- REQUIRED WORK -
Count the lines in the data below that contain the string "kern", and reply with the number alone.

>> Start

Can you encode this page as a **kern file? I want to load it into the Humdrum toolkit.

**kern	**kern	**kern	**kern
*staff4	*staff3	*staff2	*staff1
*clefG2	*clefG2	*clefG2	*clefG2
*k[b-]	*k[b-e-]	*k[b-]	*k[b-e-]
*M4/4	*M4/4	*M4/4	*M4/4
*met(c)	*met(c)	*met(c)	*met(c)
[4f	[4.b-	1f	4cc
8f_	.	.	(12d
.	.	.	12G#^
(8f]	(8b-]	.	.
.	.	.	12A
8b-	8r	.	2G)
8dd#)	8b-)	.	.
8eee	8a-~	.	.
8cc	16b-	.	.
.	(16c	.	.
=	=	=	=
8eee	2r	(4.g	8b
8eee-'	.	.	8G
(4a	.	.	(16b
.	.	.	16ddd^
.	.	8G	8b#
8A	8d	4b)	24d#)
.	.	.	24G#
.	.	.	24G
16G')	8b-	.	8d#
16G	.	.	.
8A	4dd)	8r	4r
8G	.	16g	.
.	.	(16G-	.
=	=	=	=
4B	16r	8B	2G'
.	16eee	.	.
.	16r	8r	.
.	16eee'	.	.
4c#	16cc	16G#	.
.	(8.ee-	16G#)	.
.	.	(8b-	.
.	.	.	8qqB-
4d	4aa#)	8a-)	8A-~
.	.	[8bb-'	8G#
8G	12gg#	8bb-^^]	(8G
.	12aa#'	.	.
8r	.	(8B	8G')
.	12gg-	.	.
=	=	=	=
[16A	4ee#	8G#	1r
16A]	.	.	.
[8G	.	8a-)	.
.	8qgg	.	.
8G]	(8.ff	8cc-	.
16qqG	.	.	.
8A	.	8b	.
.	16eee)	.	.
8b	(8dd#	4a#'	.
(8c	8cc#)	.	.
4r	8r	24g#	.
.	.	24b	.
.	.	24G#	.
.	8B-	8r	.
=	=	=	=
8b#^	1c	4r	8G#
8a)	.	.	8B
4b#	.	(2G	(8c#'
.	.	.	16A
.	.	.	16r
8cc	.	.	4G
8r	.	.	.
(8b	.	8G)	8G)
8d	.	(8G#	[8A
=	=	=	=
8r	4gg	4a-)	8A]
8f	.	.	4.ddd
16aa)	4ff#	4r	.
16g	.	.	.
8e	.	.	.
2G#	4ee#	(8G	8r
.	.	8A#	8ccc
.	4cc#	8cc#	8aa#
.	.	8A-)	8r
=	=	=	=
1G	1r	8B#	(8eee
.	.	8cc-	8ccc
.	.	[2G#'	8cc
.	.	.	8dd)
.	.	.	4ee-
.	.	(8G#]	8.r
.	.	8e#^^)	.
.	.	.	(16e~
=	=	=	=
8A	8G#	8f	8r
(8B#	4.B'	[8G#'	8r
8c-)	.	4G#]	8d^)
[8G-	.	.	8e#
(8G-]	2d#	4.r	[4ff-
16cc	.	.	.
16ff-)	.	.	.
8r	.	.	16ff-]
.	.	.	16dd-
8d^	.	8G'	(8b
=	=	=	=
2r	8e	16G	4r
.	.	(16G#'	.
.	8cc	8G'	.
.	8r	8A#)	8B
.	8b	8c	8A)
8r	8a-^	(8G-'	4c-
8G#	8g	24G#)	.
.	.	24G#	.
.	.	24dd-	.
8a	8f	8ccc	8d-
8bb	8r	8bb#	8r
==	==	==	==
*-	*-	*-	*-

>> End

- RESULT -
2